DADOS A PROCESSAR
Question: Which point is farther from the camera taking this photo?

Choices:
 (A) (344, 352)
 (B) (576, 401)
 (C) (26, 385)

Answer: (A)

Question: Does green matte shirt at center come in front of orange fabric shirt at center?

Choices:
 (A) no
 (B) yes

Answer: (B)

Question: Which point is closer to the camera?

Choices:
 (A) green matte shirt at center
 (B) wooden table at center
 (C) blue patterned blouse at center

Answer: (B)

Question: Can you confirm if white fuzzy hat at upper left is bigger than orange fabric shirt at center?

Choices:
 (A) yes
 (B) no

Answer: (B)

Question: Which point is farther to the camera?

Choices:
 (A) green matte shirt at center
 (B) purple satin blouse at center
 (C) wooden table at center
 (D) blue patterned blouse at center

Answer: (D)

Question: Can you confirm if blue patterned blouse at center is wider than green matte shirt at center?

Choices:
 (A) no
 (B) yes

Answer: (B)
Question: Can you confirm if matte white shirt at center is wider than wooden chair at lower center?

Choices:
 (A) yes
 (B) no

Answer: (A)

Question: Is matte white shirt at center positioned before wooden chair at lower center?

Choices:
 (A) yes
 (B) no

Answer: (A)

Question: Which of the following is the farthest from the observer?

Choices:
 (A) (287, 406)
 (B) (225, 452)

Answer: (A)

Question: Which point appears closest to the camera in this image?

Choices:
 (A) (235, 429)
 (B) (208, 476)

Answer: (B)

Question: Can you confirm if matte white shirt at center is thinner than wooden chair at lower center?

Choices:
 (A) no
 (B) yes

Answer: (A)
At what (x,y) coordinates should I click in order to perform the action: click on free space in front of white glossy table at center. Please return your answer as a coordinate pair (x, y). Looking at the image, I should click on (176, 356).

SEU OBJETIVO
Reescreva os dados acima trocando "wooden chair" por "wooden stool" e deixando todo o resto igual.

CAIXA DE RESPOSTA
Question: Which point is farther from the camera taking this photo?

Choices:
 (A) (344, 352)
 (B) (576, 401)
 (C) (26, 385)

Answer: (A)

Question: Does green matte shirt at center come in front of orange fabric shirt at center?

Choices:
 (A) no
 (B) yes

Answer: (B)

Question: Which point is closer to the camera?

Choices:
 (A) green matte shirt at center
 (B) wooden table at center
 (C) blue patterned blouse at center

Answer: (B)

Question: Can you confirm if white fuzzy hat at upper left is bigger than orange fabric shirt at center?

Choices:
 (A) yes
 (B) no

Answer: (B)

Question: Which point is farther to the camera?

Choices:
 (A) green matte shirt at center
 (B) purple satin blouse at center
 (C) wooden table at center
 (D) blue patterned blouse at center

Answer: (D)

Question: Can you confirm if blue patterned blouse at center is wider than green matte shirt at center?

Choices:
 (A) no
 (B) yes

Answer: (B)
Question: Can you confirm if matte white shirt at center is wider than wooden stool at lower center?

Choices:
 (A) yes
 (B) no

Answer: (A)

Question: Is matte white shirt at center positioned before wooden stool at lower center?

Choices:
 (A) yes
 (B) no

Answer: (A)

Question: Which of the following is the farthest from the observer?

Choices:
 (A) (287, 406)
 (B) (225, 452)

Answer: (A)

Question: Which point appears closest to the camera in this image?

Choices:
 (A) (235, 429)
 (B) (208, 476)

Answer: (B)

Question: Can you confirm if matte white shirt at center is thinner than wooden stool at lower center?

Choices:
 (A) no
 (B) yes

Answer: (A)
At what (x,y) coordinates should I click in order to perform the action: click on free space in front of white glossy table at center. Please return your answer as a coordinate pair (x, y). Looking at the image, I should click on (176, 356).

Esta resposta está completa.